### Information given
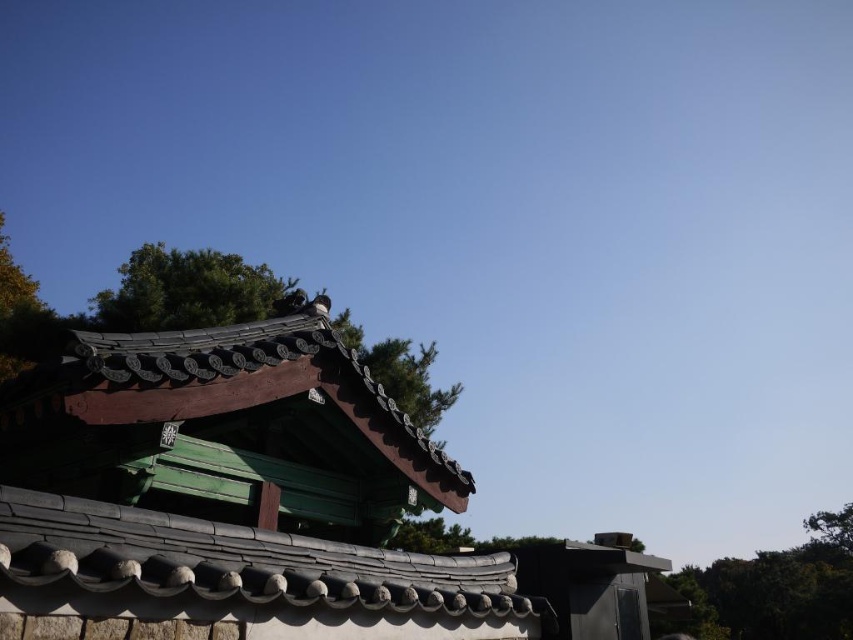
You are a drone operator who needs to fly a drone from the shiny dark green roof at left to the green leafy tree at upper left. The drone has a maximum flight range of 150 feet. Based on the scene, can the drone safely complete the flight without needing to recharge?

The distance between the shiny dark green roof at left and the green leafy tree at upper left is 137.22 feet, which is within the drone operator drone has a maximum flight range of 150 feet. Therefore, the drone can safely complete the flight without needing to recharge.

You are standing in front of the pavilion and notice the shiny dark green roof at left and the green textured tree at center. Which object is shorter in height?

The shiny dark green roof at left is not as tall as the green textured tree at center, so the shiny dark green roof at left is shorter in height.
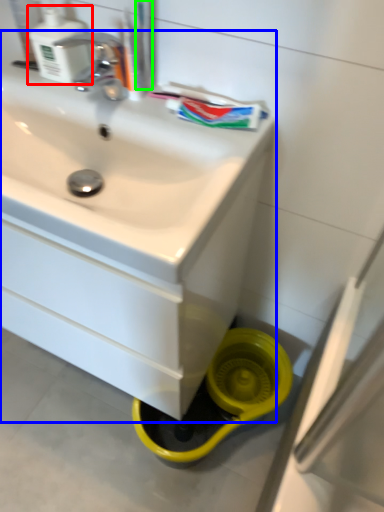
Question: Based on their relative distances, which object is nearer to soap dispenser (highlighted by a red box)? Choose from sink (highlighted by a blue box) and toothbrush (highlighted by a green box).

Choices:
 (A) sink
 (B) toothbrush

Answer: (B)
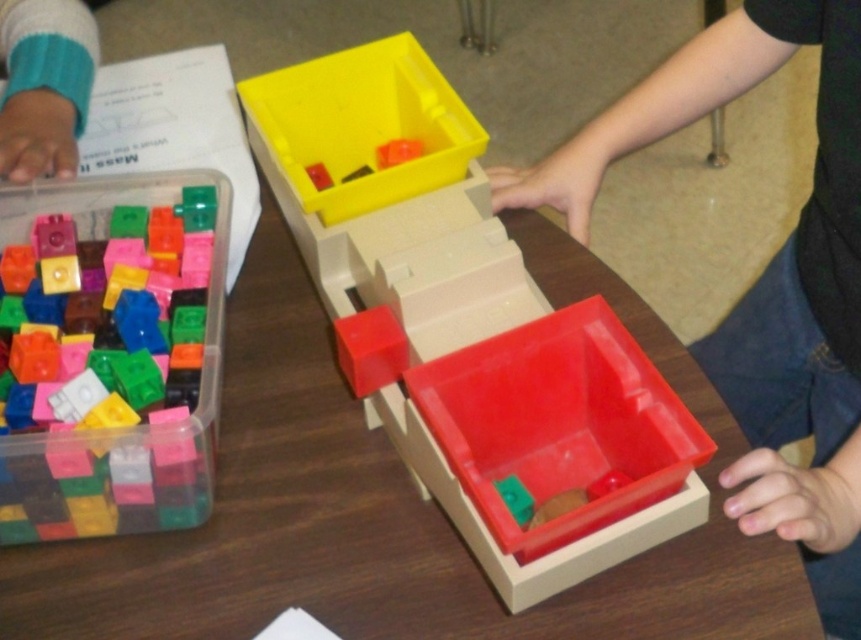
Which of these two, red plastic box at center or translucent plastic blocks at left, stands taller?

With more height is translucent plastic blocks at left.

Who is more forward, (711, 449) or (191, 476)?

Positioned in front is point (711, 449).

Where is `red plastic box at center`? This screenshot has width=861, height=640. red plastic box at center is located at coordinates (555, 448).

Is point (19, 493) closer to viewer compared to point (401, 140)?

Yes.

Can you confirm if translucent plastic blocks at left is positioned to the left of translucent plastic cube at upper center?

Correct, you'll find translucent plastic blocks at left to the left of translucent plastic cube at upper center.

At what (x,y) coordinates should I click in order to perform the action: click on translucent plastic blocks at left. Please return your answer as a coordinate pair (x, y). Looking at the image, I should click on click(x=115, y=428).

In order to click on translucent plastic blocks at left in this screenshot , I will do `click(115, 428)`.

Can you confirm if translucent plastic blocks at left is shorter than yellow plastic box at upper center?

Incorrect, translucent plastic blocks at left's height does not fall short of yellow plastic box at upper center's.

Between point (205, 512) and point (389, 115), which one is positioned in front?

Point (205, 512) is more forward.

Locate an element on the screen. The height and width of the screenshot is (640, 861). translucent plastic blocks at left is located at coordinates (115, 428).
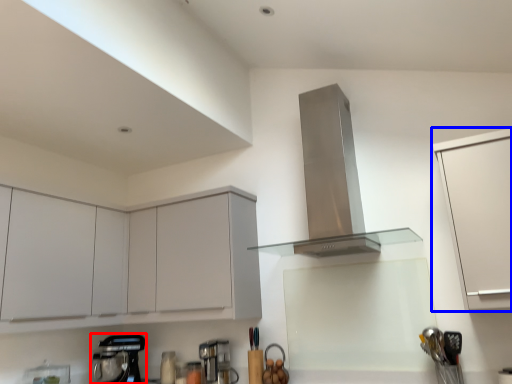
Question: Which object appears closest to the camera in this image, kitchen appliance (highlighted by a red box) or cabinetry (highlighted by a blue box)?

Choices:
 (A) kitchen appliance
 (B) cabinetry

Answer: (B)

### Goal of the exercise
Reproduce all of the rows above word for word, leaving out the pictures.

### Written response
You are a drone operator who needs to fly a drone from the shiny dark green roof at left to the green leafy tree at upper left. The drone has a maximum flight range of 150 feet. Based on the scene, can the drone safely complete the flight without needing to recharge?

The distance between the shiny dark green roof at left and the green leafy tree at upper left is 137.22 feet, which is within the drone operator drone has a maximum flight range of 150 feet. Therefore, the drone can safely complete the flight without needing to recharge.

You are standing in front of the pavilion and notice the shiny dark green roof at left and the green textured tree at center. Which object is shorter in height?

The shiny dark green roof at left is not as tall as the green textured tree at center, so the shiny dark green roof at left is shorter in height.
Question: Based on their relative distances, which object is nearer to soap dispenser (highlighted by a red box)? Choose from sink (highlighted by a blue box) and toothbrush (highlighted by a green box).

Choices:
 (A) sink
 (B) toothbrush

Answer: (B)
Which of these two, red plastic box at center or translucent plastic blocks at left, stands taller?

With more height is translucent plastic blocks at left.

Who is more forward, (711, 449) or (191, 476)?

Positioned in front is point (711, 449).

Where is `red plastic box at center`? This screenshot has width=861, height=640. red plastic box at center is located at coordinates (555, 448).

Is point (19, 493) closer to viewer compared to point (401, 140)?

Yes.

Can you confirm if translucent plastic blocks at left is positioned to the left of translucent plastic cube at upper center?

Correct, you'll find translucent plastic blocks at left to the left of translucent plastic cube at upper center.

At what (x,y) coordinates should I click in order to perform the action: click on translucent plastic blocks at left. Please return your answer as a coordinate pair (x, y). Looking at the image, I should click on click(x=115, y=428).

In order to click on translucent plastic blocks at left in this screenshot , I will do `click(115, 428)`.

Can you confirm if translucent plastic blocks at left is shorter than yellow plastic box at upper center?

Incorrect, translucent plastic blocks at left's height does not fall short of yellow plastic box at upper center's.

Between point (205, 512) and point (389, 115), which one is positioned in front?

Point (205, 512) is more forward.

Locate an element on the screen. The height and width of the screenshot is (640, 861). translucent plastic blocks at left is located at coordinates (115, 428).
Question: Which object appears closest to the camera in this image, kitchen appliance (highlighted by a red box) or cabinetry (highlighted by a blue box)?

Choices:
 (A) kitchen appliance
 (B) cabinetry

Answer: (B)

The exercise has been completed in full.